▶ _Before-and-after object listings_:
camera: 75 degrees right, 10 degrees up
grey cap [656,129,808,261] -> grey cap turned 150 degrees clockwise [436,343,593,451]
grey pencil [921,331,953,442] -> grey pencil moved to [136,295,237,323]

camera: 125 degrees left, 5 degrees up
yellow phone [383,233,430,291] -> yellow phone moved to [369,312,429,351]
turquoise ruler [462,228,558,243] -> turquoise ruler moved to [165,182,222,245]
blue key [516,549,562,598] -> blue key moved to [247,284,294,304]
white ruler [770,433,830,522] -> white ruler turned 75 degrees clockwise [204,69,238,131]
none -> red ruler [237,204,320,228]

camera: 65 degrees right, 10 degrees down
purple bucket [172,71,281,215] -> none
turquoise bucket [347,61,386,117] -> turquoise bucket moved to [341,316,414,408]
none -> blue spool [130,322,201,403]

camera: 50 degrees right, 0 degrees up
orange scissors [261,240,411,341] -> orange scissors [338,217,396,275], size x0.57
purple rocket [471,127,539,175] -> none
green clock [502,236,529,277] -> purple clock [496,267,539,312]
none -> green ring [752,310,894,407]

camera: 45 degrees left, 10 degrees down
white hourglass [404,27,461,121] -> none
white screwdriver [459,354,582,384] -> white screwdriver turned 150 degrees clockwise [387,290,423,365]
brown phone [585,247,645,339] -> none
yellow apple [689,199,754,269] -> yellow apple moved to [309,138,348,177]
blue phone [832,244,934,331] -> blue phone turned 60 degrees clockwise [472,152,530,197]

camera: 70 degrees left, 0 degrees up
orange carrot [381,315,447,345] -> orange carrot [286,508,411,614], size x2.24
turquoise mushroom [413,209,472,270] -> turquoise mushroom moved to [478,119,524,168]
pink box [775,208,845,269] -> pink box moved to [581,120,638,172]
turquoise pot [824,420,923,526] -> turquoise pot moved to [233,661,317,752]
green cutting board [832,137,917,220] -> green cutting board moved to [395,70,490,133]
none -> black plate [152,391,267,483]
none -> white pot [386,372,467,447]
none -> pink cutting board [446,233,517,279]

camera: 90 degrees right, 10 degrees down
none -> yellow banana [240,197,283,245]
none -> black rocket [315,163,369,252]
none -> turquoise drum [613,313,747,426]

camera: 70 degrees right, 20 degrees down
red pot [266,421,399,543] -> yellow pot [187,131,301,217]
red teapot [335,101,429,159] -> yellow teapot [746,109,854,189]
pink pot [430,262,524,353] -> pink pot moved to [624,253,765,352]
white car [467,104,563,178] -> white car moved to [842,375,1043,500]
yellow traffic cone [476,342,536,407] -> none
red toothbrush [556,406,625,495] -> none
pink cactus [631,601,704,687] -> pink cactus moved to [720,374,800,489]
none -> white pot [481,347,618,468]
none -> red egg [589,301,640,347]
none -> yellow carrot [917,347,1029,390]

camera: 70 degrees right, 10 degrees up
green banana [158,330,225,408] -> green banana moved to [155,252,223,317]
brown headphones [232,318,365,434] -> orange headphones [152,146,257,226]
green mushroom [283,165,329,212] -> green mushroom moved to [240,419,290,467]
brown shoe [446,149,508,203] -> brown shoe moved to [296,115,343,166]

▶ _YOUR INSTRUCTIONS_:
Note each line above that contains "black" and copy it out.

▶ _OUTPUT FOR THIS TASK_:
none -> black plate [152,391,267,483]
none -> black rocket [315,163,369,252]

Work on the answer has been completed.